YOUR GOAL: Every entry must be repeated exactly. Exclude all pictures.

===== DATA FOR ANALYSIS

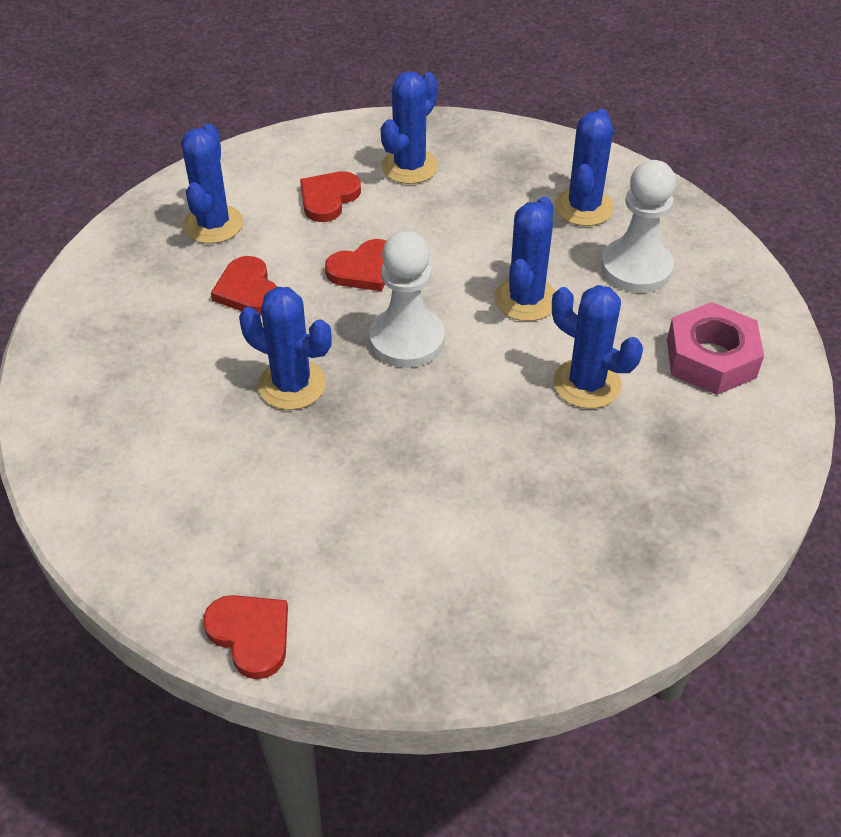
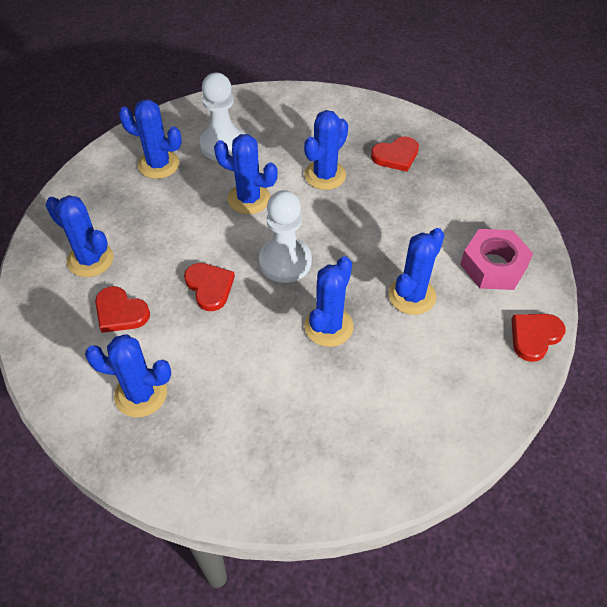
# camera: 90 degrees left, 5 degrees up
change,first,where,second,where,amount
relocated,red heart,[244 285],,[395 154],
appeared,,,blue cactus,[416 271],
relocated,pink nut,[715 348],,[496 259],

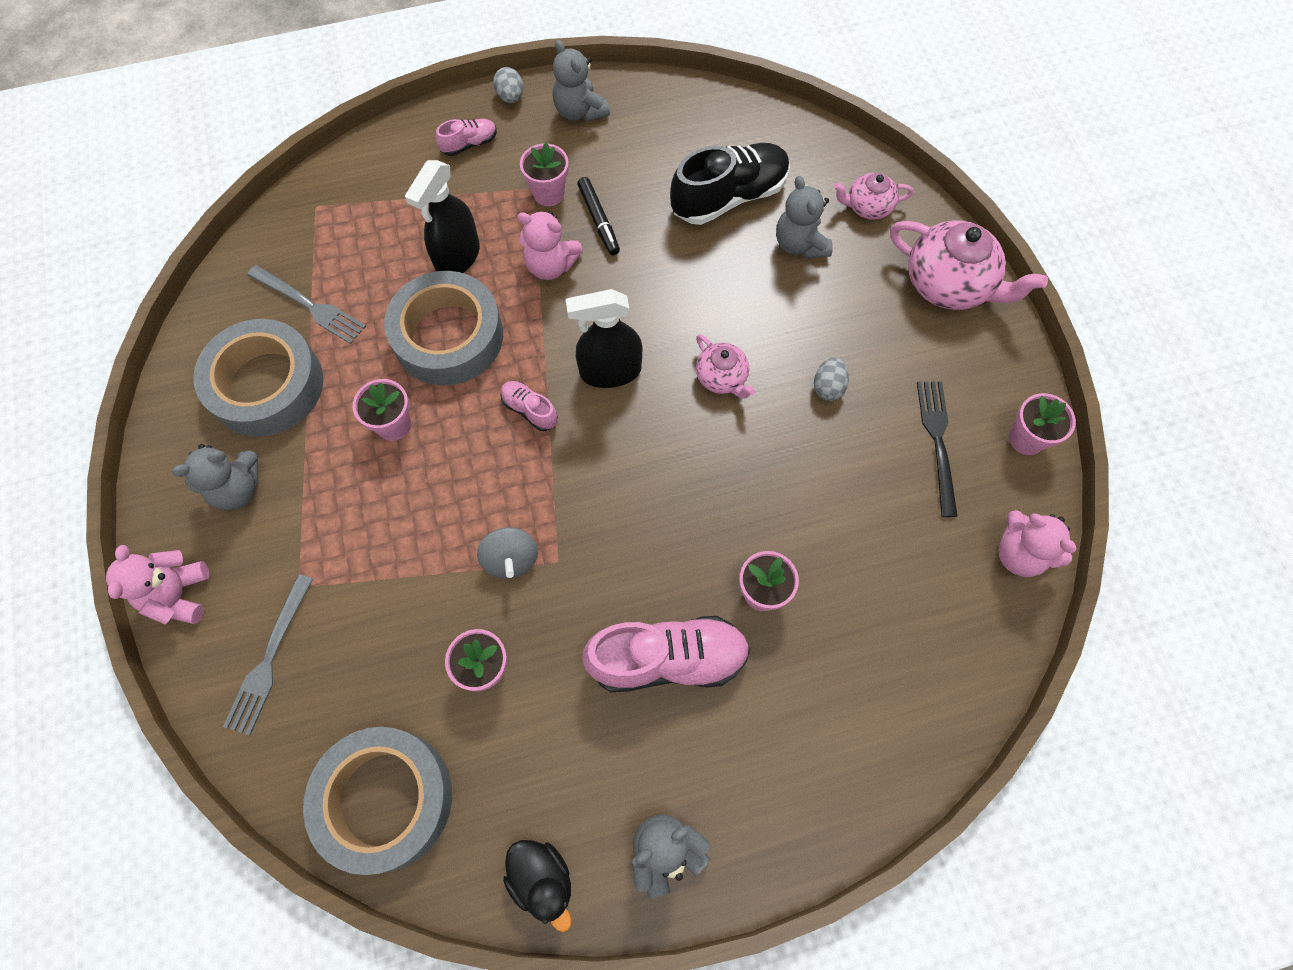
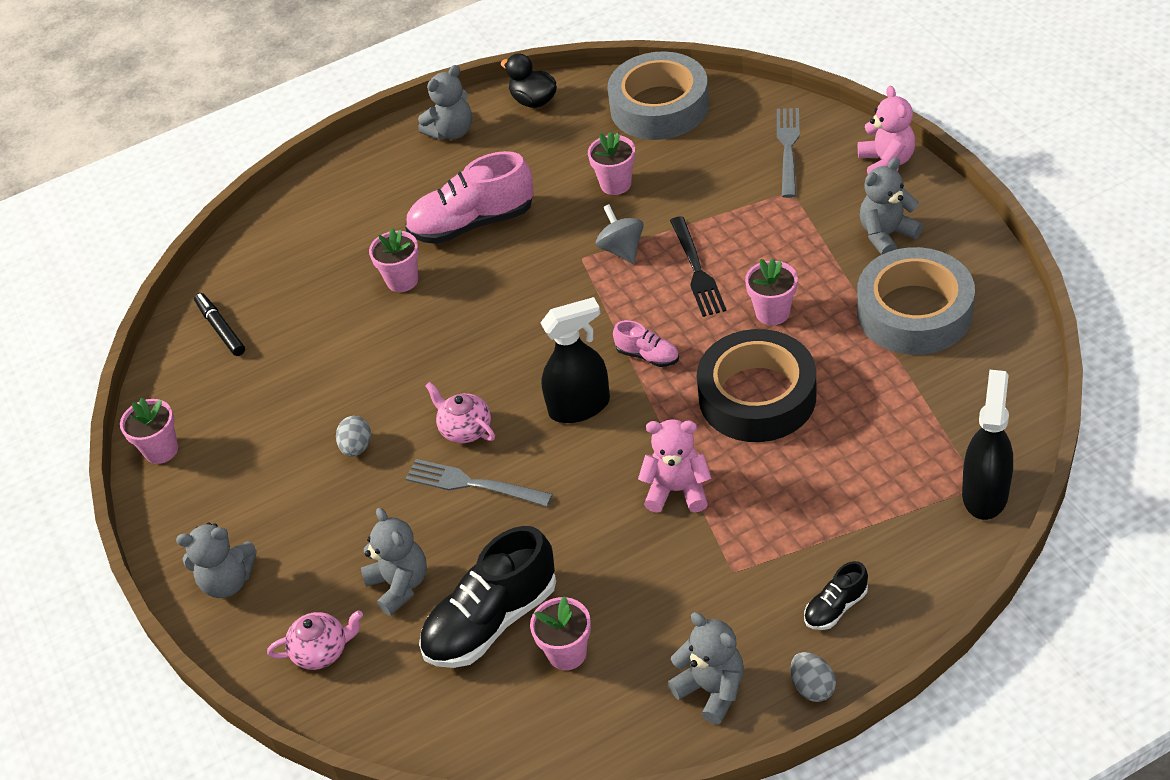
# camera: 175 degrees right, 20 degrees down
change,first,where,second,where,amount
exchanged,pink teapot,[969 265],grey teddy bear,[216 560],
relocated,black marker,[598 216],,[219 324],
relocated,grey fork,[306 304],,[479 483],
relocated,pink flower pot,[544 174],,[560 633],
relocated,black fork,[937 449],,[698 266],
colour,grey tape,[443 328],black tape,[757 385],
colour,pink shoe,[466 137],black shoe,[836 595],
relocated,black spray bottle,[442 216],,[987 445],
missing,pink teddy bear,[1038 543],,,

==========

TASK SOLUTION:
# camera: 90 degrees left, 5 degrees up
change,first,where,second,where,amount
relocated,red heart,[244 285],,[395 154],
appeared,,,blue cactus,[416 271],
relocated,pink nut,[715 348],,[496 259],

# camera: 175 degrees right, 20 degrees down
change,first,where,second,where,amount
exchanged,pink teapot,[969 265],grey teddy bear,[216 560],
relocated,black marker,[598 216],,[219 324],
relocated,grey fork,[306 304],,[479 483],
relocated,pink flower pot,[544 174],,[560 633],
relocated,black fork,[937 449],,[698 266],
colour,grey tape,[443 328],black tape,[757 385],
colour,pink shoe,[466 137],black shoe,[836 595],
relocated,black spray bottle,[442 216],,[987 445],
missing,pink teddy bear,[1038 543],,,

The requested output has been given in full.